▶ _Task instructions_
In the records below, find the line containing "Y1: 12MHz (X1, X2) -> 25MHz (X1, X2)", then print it and every following line exactly, through the last, without pictures.

**** Extracted records ****

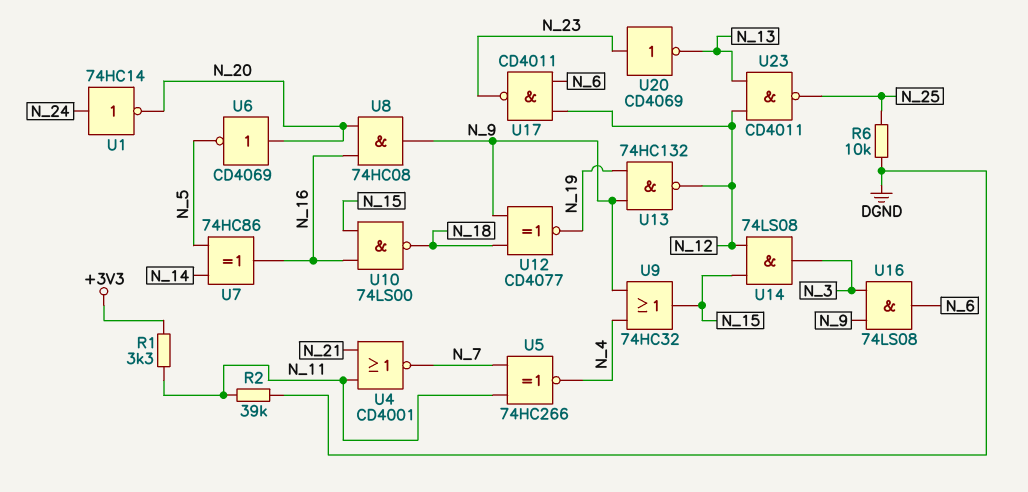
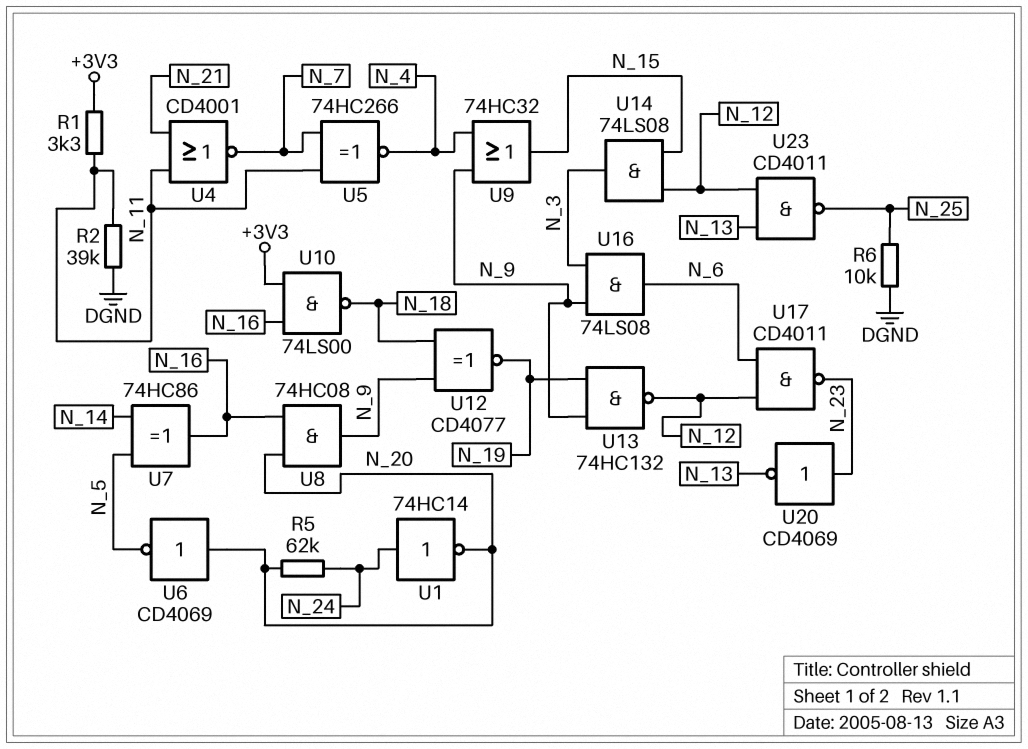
R5: none -> 62k (N_20, N_24)
U10: NAND 74LS00 (in N_15, in N_16, out N_18) -> NAND 74LS00 (in +3V3, in N_16, out N_18)

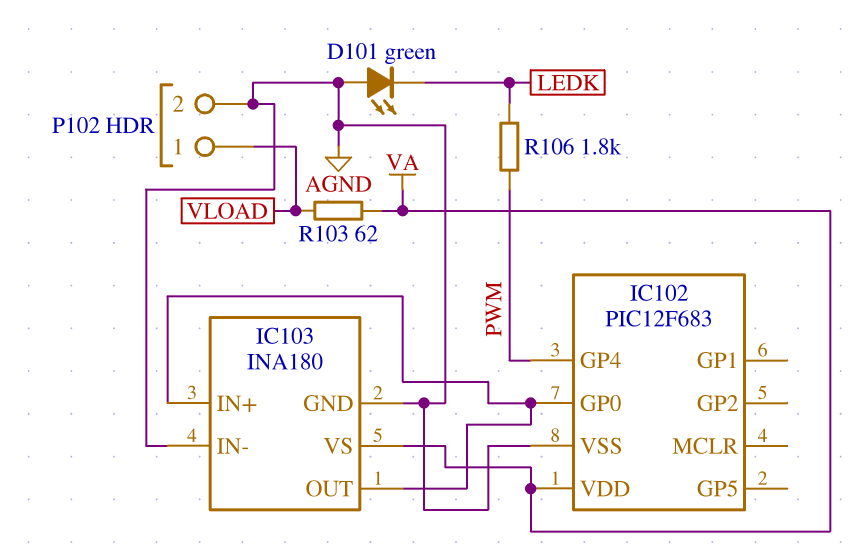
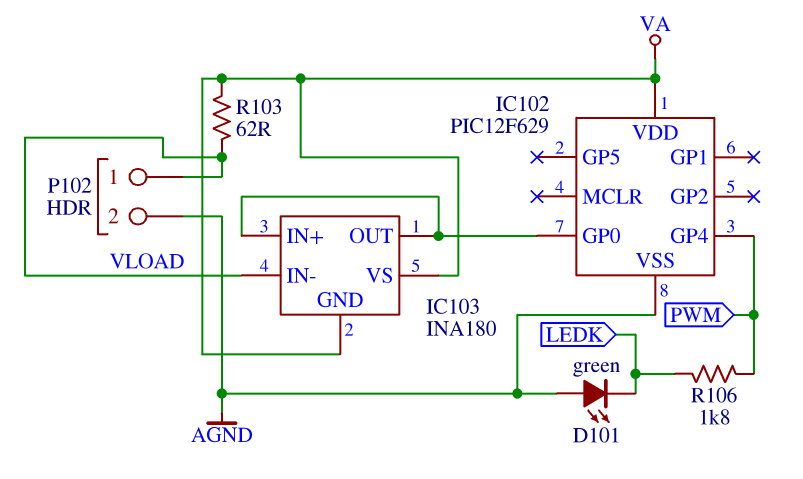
IC102: PIC12F683 -> PIC12F629
IC103 pin GND: AGND -> VA
IC103 pin IN-: AGND -> VLOAD

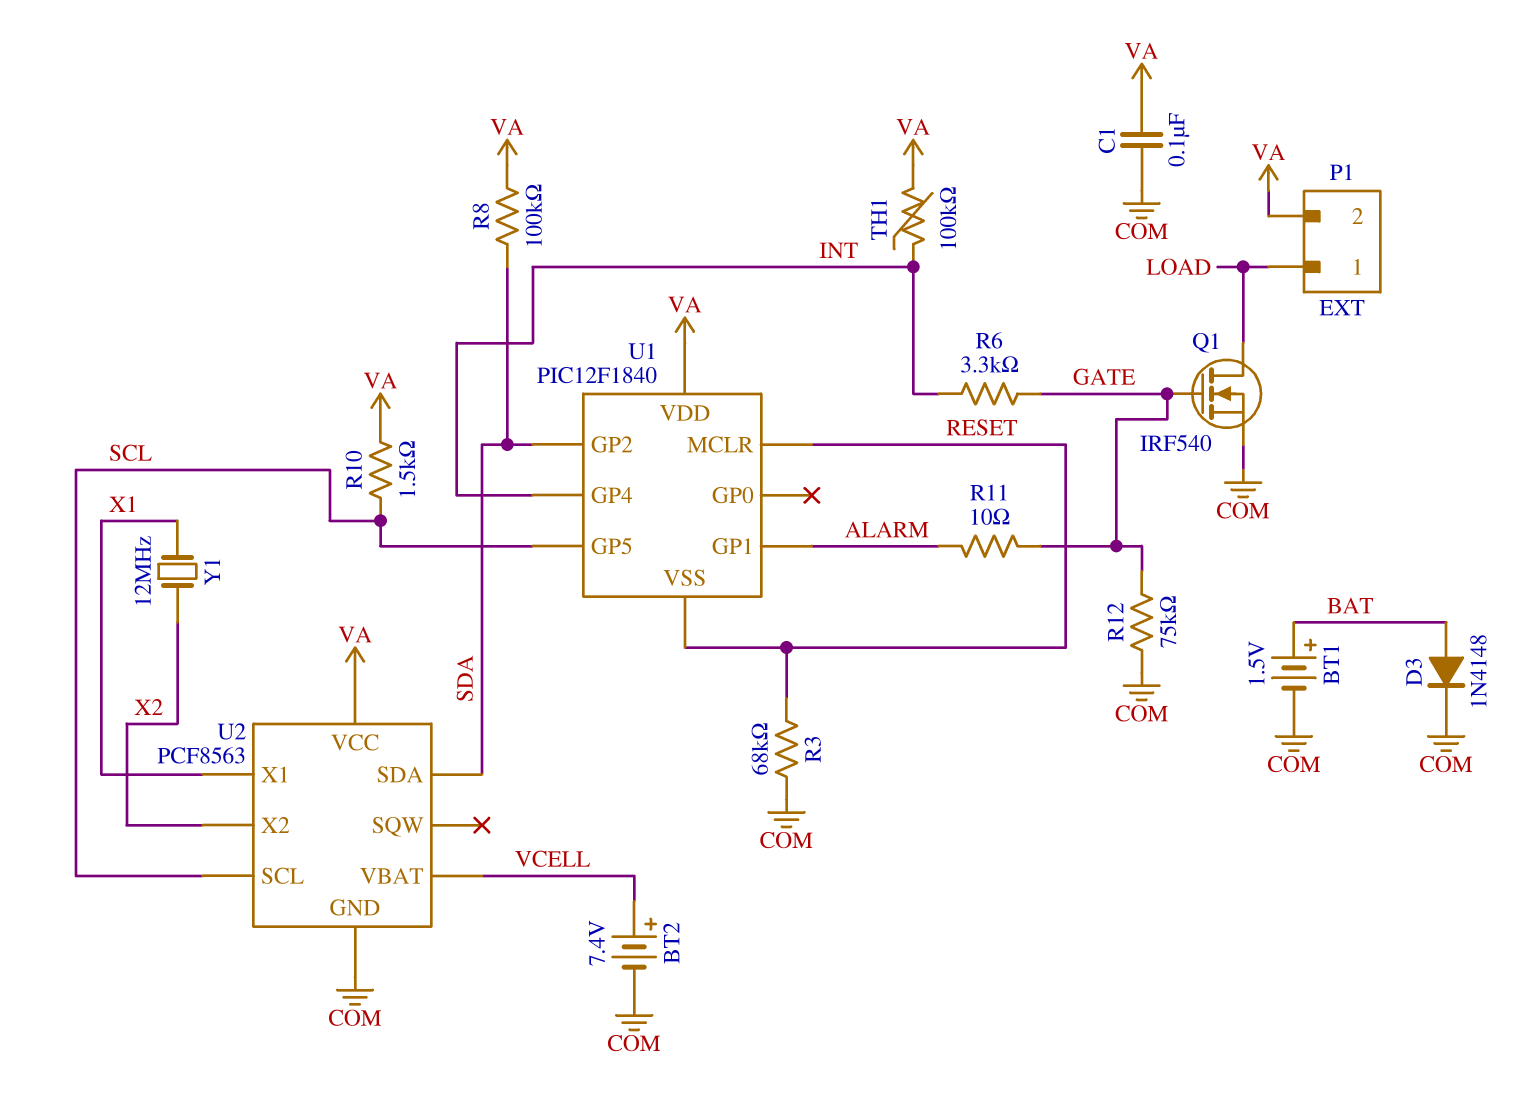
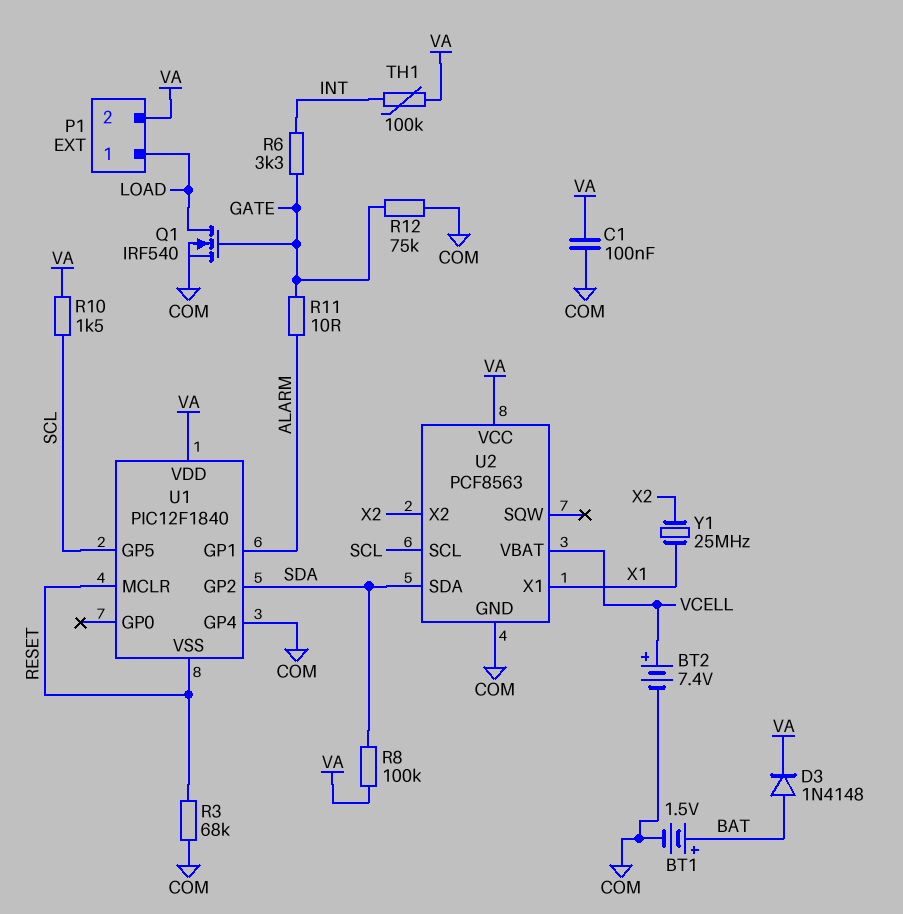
D3: diode 1N4148 (A BAT, K COM) -> diode 1N4148 (A BAT, K VA)
U1 pin GP4: INT -> COM
Y1: 12MHz (X1, X2) -> 25MHz (X1, X2)

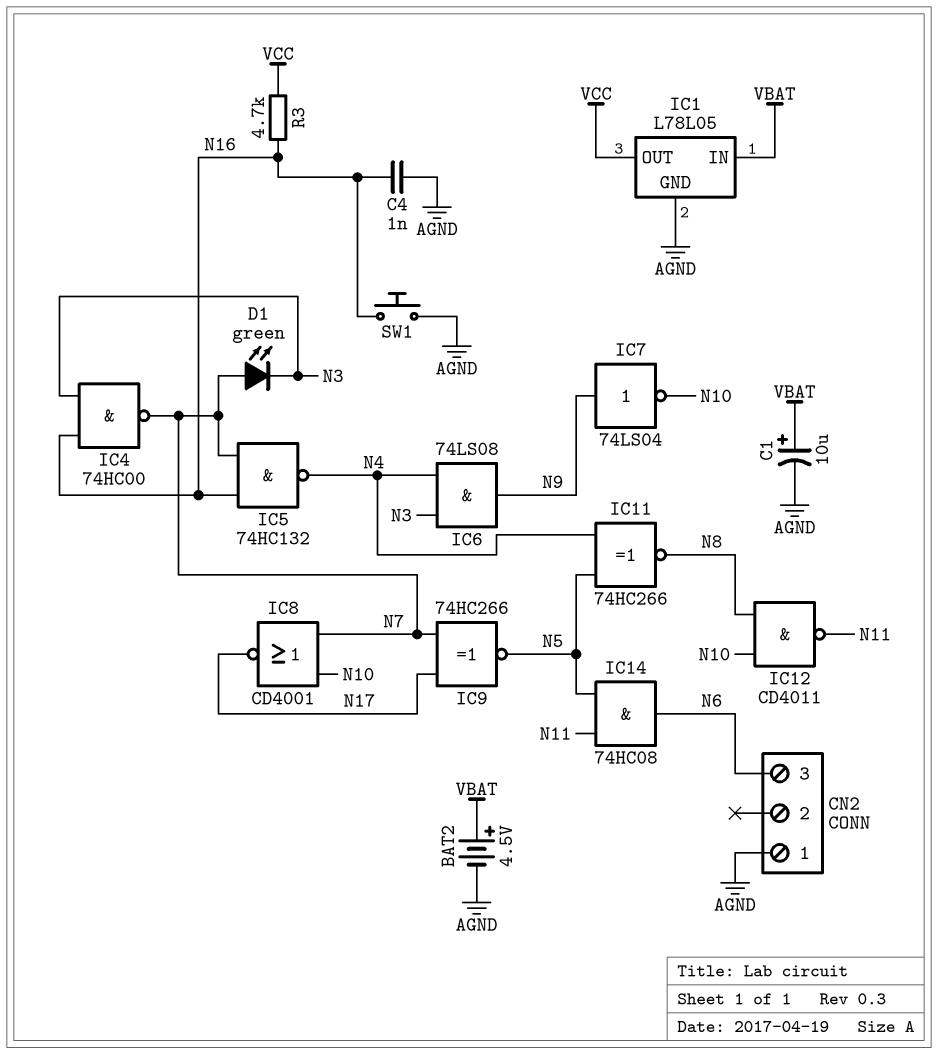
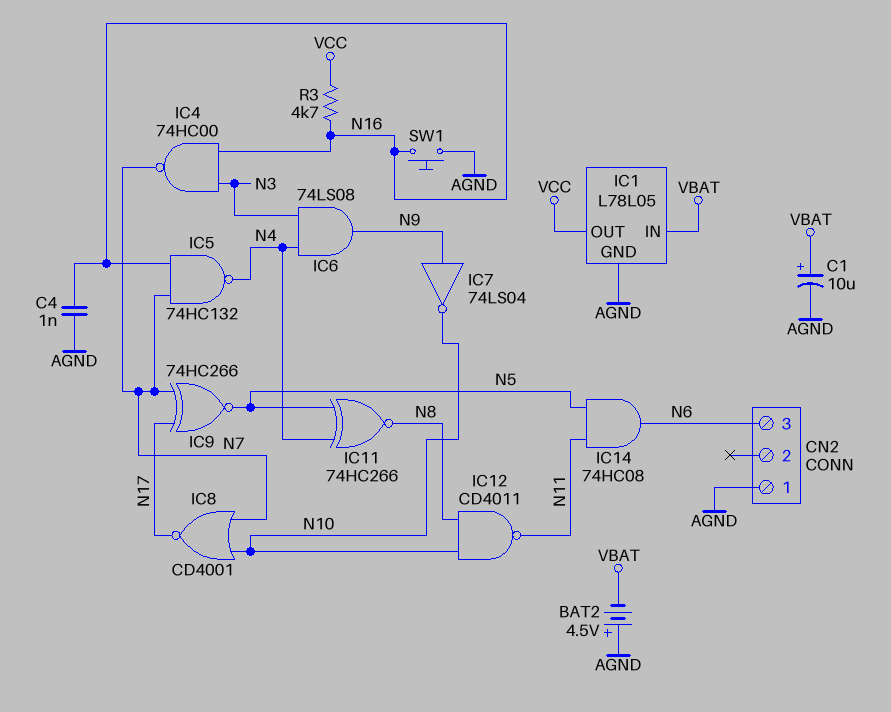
BAT2: 4.5V (plus VBAT, minus AGND) -> 4.5V (plus AGND, minus VBAT)
D1: LED green (A N7, K N3) -> none

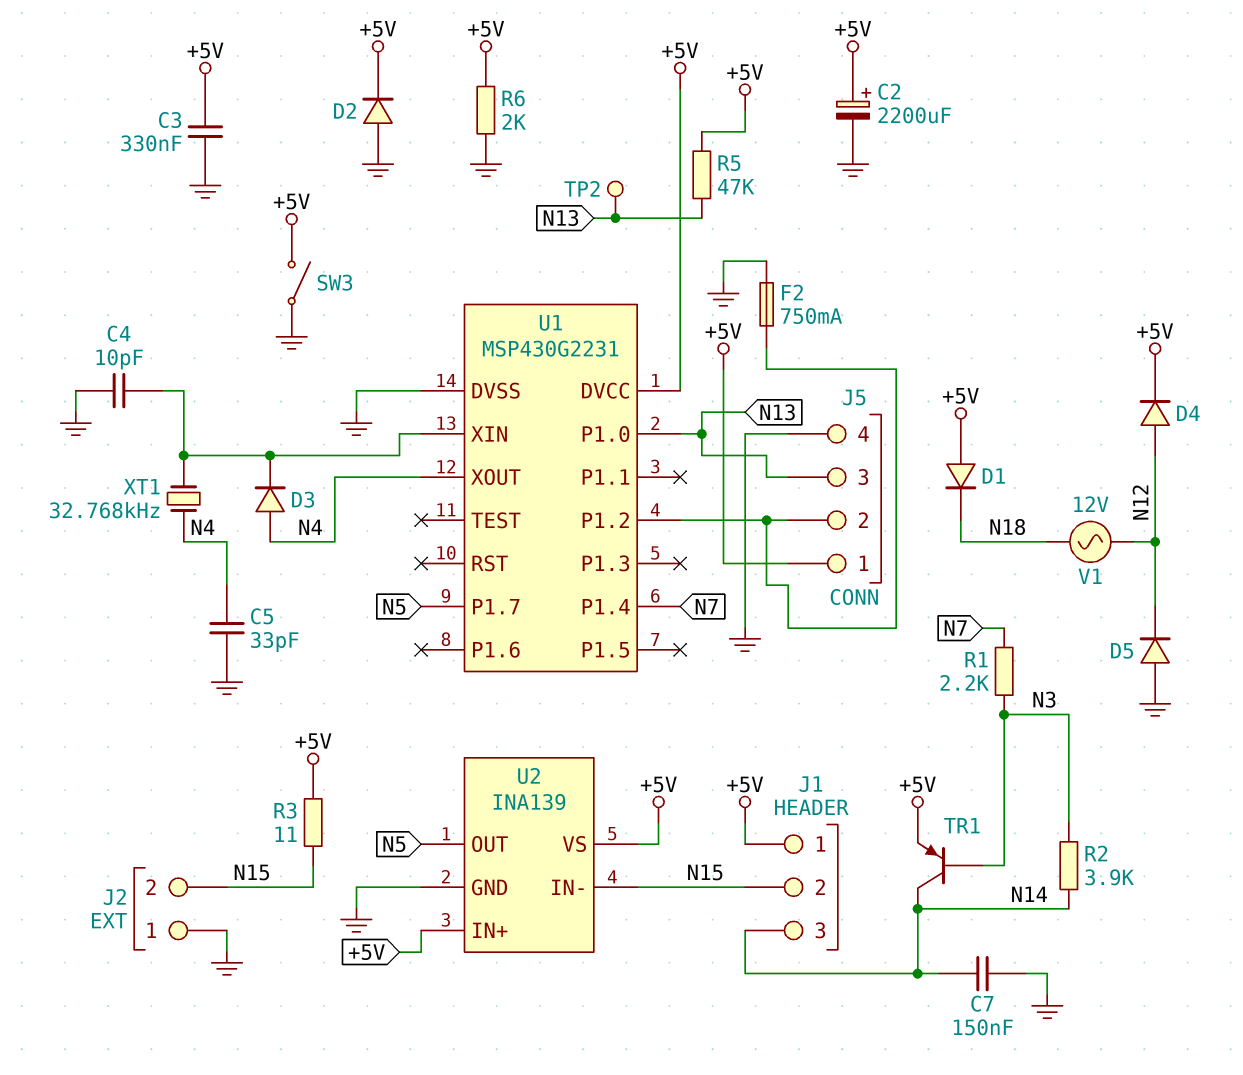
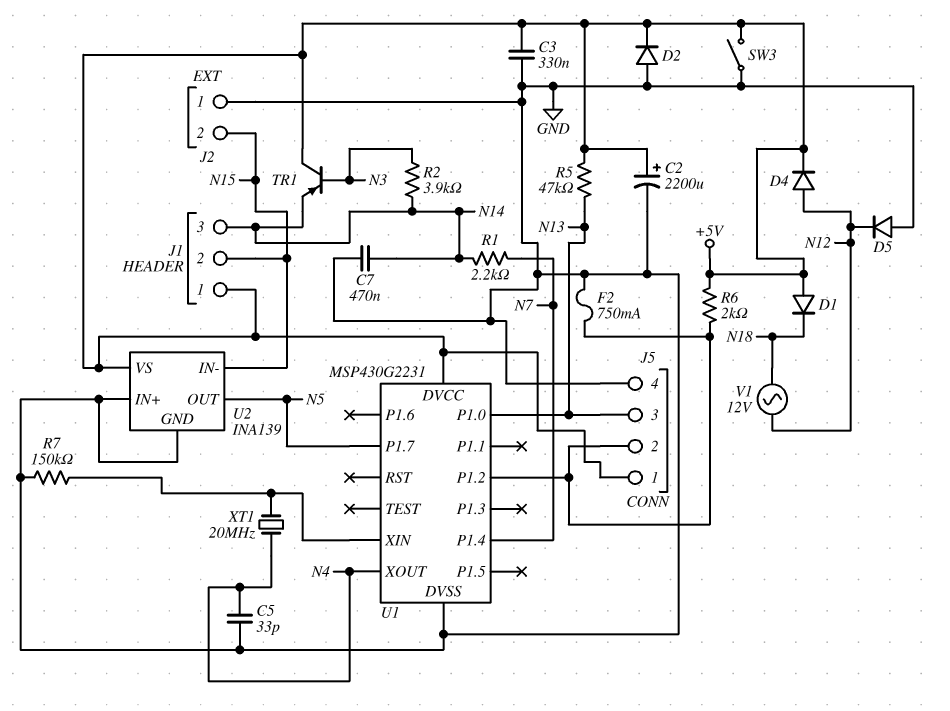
C4: 10pF (GND, U1/XIN) -> none
C7: 150nF (GND, N14) -> 470nF (GND, N14)
D3: diode (A N4, K U1/XIN) -> none
R1: 2.2k (N3, N7) -> 2.2k (N7, N14)
R3: 11 (+5V, N15) -> none
R6: 2k (+5V, GND) -> 2k (+5V, J5/2)
R7: none -> 150k (GND, U1/XIN)
TP2: test point (N13) -> none
TR1: PNP (B N3, C N14, E +5V) -> PNP (B N3, C +5V, E N14)
U2 pin IN+: +5V -> GND
XT1: 32.768kHz (N4, U1/XIN) -> 20MHz (N4, U1/XIN)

****

▶ _Answer_
Y1: 12MHz (X1, X2) -> 25MHz (X1, X2)

BAT2: 4.5V (plus VBAT, minus AGND) -> 4.5V (plus AGND, minus VBAT)
D1: LED green (A N7, K N3) -> none

C4: 10pF (GND, U1/XIN) -> none
C7: 150nF (GND, N14) -> 470nF (GND, N14)
D3: diode (A N4, K U1/XIN) -> none
R1: 2.2k (N3, N7) -> 2.2k (N7, N14)
R3: 11 (+5V, N15) -> none
R6: 2k (+5V, GND) -> 2k (+5V, J5/2)
R7: none -> 150k (GND, U1/XIN)
TP2: test point (N13) -> none
TR1: PNP (B N3, C N14, E +5V) -> PNP (B N3, C +5V, E N14)
U2 pin IN+: +5V -> GND
XT1: 32.768kHz (N4, U1/XIN) -> 20MHz (N4, U1/XIN)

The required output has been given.